Render the data as a Markdown table with the columns Row and Line, giving each line a row number and leaving out blank lines. Start at the first line of the data and end at the line containing "16: (90, 884)", including both.
--- START OF EXTRACTED ENTRIES ---
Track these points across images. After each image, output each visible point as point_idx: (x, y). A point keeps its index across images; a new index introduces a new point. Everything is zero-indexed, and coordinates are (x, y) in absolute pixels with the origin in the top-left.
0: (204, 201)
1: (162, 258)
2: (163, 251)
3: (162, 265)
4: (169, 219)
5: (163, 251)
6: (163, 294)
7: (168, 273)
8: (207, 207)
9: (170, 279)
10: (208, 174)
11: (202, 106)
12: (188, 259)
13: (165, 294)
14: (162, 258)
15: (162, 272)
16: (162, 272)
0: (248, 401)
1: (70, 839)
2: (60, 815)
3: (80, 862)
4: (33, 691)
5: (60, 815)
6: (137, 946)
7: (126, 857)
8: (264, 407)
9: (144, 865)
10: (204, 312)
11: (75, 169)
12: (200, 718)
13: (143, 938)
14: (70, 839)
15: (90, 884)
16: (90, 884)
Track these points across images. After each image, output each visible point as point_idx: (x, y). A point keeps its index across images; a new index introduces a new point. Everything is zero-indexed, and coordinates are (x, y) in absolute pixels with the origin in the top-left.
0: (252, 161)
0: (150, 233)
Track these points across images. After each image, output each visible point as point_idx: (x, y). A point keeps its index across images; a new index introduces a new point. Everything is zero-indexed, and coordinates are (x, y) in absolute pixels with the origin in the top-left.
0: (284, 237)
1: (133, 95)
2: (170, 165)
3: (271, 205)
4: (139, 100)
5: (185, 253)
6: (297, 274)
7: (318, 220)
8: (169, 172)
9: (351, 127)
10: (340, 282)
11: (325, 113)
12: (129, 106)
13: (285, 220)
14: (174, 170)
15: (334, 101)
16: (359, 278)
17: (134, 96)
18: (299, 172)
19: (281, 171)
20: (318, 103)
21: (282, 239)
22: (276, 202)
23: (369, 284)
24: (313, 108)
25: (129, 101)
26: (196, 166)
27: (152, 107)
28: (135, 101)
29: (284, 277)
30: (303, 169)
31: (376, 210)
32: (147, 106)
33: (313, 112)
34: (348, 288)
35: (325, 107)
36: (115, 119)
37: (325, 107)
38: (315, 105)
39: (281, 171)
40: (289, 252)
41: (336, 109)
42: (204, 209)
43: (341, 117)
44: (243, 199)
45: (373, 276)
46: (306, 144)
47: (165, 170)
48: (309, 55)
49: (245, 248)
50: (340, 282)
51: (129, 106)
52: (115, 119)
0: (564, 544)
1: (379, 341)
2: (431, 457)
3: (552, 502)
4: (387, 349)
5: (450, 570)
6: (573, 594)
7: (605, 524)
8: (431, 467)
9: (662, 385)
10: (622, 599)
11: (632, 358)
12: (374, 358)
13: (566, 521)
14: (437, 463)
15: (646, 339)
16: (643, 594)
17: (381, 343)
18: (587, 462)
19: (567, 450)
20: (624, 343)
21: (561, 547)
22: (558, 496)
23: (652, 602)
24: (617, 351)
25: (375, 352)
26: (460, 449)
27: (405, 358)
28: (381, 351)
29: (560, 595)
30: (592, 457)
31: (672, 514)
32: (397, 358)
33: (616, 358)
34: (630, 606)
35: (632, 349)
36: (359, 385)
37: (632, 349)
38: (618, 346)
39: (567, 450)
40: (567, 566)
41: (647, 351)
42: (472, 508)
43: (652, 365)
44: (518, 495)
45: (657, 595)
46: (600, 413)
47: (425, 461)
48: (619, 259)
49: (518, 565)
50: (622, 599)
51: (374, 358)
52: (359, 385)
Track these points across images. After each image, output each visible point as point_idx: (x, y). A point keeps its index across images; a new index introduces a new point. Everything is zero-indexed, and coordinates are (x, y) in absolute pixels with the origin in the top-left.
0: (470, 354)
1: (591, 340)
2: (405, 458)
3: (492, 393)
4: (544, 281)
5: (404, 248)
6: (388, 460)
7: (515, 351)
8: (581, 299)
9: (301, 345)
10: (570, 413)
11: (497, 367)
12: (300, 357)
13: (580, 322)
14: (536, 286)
--- END OF EXTRACTED ENTRIES ---
§ SOLUTION TO THIS TASK:
| Row | Line |
|---|---|
| 1 | Track these points across images. After each image, output each visible point as point_idx: (x, y). A point keeps its index across images; a new index introduces a new point. Everything is zero-indexed, and coordinates are (x, y) in absolute pixels with the origin in the top-left. |
| 2 | 0: (204, 201) |
| 3 | 1: (162, 258) |
| 4 | 2: (163, 251) |
| 5 | 3: (162, 265) |
| 6 | 4: (169, 219) |
| 7 | 5: (163, 251) |
| 8 | 6: (163, 294) |
| 9 | 7: (168, 273) |
| 10 | 8: (207, 207) |
| 11 | 9: (170, 279) |
| 12 | 10: (208, 174) |
| 13 | 11: (202, 106) |
| 14 | 12: (188, 259) |
| 15 | 13: (165, 294) |
| 16 | 14: (162, 258) |
| 17 | 15: (162, 272) |
| 18 | 16: (162, 272) |
| 19 | 0: (248, 401) |
| 20 | 1: (70, 839) |
| 21 | 2: (60, 815) |
| 22 | 3: (80, 862) |
| 23 | 4: (33, 691) |
| 24 | 5: (60, 815) |
| 25 | 6: (137, 946) |
| 26 | 7: (126, 857) |
| 27 | 8: (264, 407) |
| 28 | 9: (144, 865) |
| 29 | 10: (204, 312) |
| 30 | 11: (75, 169) |
| 31 | 12: (200, 718) |
| 32 | 13: (143, 938) |
| 33 | 14: (70, 839) |
| 34 | 15: (90, 884) |
| 35 | 16: (90, 884) |